> _SET EXERCISE_
Please show every line in the entries below that contains the word "place", copying each such line in full. Treat uppercase and lowercase letters as different.

> _ENTRIES PROVIDED_
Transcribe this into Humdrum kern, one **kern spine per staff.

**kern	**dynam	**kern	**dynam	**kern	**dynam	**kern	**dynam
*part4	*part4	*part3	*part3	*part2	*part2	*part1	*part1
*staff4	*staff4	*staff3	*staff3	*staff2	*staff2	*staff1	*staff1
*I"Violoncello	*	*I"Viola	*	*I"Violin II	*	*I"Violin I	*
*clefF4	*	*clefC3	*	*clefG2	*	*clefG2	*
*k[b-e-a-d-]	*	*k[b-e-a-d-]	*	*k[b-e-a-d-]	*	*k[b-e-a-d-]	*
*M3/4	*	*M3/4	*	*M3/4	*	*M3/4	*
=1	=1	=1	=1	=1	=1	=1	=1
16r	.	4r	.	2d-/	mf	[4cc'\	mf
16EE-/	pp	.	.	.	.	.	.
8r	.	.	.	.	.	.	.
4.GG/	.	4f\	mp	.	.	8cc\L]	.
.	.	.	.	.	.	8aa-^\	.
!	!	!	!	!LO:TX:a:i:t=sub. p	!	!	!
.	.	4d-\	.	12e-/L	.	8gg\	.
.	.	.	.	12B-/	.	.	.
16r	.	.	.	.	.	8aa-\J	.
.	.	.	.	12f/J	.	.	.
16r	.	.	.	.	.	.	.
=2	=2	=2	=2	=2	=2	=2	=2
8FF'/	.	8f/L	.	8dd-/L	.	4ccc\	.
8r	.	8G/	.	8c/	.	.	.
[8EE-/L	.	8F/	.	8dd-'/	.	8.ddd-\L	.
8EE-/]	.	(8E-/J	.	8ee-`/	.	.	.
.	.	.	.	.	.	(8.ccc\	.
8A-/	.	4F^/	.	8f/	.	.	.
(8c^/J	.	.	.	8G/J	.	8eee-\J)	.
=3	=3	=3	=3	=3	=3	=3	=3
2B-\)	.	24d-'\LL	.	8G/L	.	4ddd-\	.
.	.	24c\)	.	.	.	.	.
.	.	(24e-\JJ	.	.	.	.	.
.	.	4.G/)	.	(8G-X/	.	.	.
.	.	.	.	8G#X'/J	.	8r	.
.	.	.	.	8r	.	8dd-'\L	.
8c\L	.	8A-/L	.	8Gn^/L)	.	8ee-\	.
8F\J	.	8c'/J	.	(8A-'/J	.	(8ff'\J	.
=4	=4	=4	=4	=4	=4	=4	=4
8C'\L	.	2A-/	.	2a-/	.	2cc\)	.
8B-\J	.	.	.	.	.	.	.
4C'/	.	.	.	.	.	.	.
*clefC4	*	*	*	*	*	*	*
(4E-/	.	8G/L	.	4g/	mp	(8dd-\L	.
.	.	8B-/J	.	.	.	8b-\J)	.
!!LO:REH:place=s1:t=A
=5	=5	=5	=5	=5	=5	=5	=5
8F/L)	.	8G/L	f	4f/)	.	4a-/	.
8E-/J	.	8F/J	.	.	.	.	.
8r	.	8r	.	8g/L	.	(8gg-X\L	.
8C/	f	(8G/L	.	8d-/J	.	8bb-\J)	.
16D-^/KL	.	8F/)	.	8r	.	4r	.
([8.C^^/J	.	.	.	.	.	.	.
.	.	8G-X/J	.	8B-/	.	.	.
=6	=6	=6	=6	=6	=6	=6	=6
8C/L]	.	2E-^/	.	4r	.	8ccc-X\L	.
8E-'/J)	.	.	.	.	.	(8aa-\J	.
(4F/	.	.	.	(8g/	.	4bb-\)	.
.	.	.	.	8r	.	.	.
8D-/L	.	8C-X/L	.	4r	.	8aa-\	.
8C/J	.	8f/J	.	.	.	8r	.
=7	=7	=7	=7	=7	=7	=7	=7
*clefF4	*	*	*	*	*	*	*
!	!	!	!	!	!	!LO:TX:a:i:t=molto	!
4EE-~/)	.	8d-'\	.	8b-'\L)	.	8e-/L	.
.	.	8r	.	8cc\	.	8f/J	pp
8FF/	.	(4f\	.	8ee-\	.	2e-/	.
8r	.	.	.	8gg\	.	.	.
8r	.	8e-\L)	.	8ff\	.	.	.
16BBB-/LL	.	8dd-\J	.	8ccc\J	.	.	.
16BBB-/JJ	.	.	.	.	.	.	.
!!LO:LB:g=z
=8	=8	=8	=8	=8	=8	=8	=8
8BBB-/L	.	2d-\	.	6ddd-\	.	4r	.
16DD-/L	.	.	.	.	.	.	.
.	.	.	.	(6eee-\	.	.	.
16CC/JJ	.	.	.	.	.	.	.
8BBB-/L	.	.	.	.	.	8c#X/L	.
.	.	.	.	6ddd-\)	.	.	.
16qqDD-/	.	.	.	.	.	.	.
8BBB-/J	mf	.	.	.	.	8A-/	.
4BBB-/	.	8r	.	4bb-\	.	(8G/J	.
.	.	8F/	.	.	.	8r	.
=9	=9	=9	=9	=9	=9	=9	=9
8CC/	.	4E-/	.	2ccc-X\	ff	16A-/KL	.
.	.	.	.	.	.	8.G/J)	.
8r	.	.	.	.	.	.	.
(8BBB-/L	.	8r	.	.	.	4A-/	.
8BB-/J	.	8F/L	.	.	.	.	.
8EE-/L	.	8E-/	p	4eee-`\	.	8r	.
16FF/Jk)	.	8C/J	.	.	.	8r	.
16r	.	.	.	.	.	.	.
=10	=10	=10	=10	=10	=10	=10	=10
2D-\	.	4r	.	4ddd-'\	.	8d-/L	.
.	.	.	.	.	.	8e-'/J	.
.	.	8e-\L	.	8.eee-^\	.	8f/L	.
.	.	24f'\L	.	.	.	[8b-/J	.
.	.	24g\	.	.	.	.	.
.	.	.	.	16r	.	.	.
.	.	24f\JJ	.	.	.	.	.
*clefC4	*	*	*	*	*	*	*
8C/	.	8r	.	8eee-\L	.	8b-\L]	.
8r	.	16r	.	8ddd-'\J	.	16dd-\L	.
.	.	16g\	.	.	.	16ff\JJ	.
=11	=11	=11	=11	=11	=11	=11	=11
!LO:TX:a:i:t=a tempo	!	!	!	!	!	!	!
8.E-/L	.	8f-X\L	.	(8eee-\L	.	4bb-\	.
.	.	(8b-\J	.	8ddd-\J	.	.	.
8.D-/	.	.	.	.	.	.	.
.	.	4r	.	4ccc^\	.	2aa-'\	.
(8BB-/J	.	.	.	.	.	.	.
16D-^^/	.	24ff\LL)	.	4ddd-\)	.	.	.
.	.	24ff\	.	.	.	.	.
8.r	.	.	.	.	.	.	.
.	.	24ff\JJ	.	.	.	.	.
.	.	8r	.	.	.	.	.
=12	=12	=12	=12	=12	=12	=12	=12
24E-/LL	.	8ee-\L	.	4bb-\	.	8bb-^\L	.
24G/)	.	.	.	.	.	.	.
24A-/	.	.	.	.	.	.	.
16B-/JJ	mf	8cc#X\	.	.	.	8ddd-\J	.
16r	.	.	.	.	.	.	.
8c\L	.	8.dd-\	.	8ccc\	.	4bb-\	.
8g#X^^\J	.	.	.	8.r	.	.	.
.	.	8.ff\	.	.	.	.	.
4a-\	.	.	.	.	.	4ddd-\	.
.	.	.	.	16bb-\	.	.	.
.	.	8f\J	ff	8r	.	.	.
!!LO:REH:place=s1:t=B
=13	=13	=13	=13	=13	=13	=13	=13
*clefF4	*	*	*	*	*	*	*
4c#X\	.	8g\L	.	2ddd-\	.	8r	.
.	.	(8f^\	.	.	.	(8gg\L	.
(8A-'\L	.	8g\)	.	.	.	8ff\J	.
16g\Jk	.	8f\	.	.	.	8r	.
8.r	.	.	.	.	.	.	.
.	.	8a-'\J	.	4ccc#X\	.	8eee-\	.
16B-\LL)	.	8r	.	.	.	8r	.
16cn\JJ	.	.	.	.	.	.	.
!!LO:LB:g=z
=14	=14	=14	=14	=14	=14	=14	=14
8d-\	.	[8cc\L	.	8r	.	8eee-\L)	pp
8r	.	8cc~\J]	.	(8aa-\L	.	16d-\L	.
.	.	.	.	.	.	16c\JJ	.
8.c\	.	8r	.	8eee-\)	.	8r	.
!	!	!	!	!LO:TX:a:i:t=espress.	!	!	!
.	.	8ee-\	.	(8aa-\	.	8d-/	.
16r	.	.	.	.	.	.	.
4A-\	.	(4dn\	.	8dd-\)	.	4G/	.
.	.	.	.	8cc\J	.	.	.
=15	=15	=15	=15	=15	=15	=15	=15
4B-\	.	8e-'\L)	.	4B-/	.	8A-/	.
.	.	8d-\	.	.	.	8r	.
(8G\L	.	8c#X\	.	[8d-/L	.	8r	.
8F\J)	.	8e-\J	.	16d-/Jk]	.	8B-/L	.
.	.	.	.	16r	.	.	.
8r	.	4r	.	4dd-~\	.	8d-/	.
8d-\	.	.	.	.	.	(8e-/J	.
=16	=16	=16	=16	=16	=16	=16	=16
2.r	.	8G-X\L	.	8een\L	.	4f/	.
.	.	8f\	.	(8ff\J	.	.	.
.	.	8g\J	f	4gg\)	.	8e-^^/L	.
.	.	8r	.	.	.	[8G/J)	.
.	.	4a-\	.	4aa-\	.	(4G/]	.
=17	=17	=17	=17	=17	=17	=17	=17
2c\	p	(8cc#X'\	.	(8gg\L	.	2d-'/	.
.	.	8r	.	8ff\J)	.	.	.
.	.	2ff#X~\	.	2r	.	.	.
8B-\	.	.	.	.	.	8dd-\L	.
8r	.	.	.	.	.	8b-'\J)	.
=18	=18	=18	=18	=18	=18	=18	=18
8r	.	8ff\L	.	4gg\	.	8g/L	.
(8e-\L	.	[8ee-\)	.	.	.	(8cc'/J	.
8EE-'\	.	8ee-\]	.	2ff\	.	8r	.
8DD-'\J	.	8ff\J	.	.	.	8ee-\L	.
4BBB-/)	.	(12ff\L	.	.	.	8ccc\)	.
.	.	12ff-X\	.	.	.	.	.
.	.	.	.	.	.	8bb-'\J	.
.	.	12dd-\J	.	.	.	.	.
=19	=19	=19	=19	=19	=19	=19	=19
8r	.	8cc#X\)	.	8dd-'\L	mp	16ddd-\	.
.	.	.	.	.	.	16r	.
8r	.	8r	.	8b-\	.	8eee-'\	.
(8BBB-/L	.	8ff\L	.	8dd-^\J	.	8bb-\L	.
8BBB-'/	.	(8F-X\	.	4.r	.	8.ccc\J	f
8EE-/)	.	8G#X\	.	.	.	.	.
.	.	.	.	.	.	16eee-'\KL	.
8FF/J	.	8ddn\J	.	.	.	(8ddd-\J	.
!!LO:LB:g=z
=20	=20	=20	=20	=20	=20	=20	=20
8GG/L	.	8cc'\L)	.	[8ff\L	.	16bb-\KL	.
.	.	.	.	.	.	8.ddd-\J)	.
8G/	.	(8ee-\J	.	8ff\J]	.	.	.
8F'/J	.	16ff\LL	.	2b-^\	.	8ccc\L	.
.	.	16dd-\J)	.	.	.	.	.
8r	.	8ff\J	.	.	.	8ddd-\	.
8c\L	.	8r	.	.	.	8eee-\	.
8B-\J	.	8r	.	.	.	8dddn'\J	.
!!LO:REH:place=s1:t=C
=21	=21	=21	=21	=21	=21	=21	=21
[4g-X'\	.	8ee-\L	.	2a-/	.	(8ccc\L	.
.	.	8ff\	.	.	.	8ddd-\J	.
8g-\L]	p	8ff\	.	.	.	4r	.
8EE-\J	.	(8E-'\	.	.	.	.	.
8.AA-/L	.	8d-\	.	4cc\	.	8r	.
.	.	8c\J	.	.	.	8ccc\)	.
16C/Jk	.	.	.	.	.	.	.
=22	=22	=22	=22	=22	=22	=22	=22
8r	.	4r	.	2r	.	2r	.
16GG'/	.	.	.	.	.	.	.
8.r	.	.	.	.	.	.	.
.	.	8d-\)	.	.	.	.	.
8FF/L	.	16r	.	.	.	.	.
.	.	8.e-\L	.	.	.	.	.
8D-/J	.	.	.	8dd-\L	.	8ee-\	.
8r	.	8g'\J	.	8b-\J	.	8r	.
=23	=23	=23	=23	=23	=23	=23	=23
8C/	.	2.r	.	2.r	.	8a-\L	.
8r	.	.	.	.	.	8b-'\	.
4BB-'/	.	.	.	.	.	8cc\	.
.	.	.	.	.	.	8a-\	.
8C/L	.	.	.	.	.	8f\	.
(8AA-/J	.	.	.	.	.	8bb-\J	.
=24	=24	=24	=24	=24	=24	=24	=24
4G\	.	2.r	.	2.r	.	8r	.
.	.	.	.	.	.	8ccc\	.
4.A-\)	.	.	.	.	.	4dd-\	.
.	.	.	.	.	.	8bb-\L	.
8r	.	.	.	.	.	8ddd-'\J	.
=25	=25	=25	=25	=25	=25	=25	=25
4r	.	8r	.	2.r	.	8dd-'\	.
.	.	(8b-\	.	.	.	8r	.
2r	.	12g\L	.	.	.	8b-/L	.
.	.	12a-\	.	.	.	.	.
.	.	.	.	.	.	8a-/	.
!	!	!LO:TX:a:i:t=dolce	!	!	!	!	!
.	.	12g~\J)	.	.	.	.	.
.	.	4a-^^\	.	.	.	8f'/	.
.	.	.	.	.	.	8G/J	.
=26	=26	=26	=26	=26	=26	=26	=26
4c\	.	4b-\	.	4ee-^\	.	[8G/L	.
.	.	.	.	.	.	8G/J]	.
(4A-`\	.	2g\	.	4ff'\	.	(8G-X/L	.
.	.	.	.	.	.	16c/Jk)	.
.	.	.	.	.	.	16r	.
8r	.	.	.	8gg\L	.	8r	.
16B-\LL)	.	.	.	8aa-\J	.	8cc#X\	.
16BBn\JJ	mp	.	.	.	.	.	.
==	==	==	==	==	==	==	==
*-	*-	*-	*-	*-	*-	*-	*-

> _FULL OUTPUT_
!!LO:REH:place=s1:t=A
!!LO:REH:place=s1:t=B
!!LO:REH:place=s1:t=C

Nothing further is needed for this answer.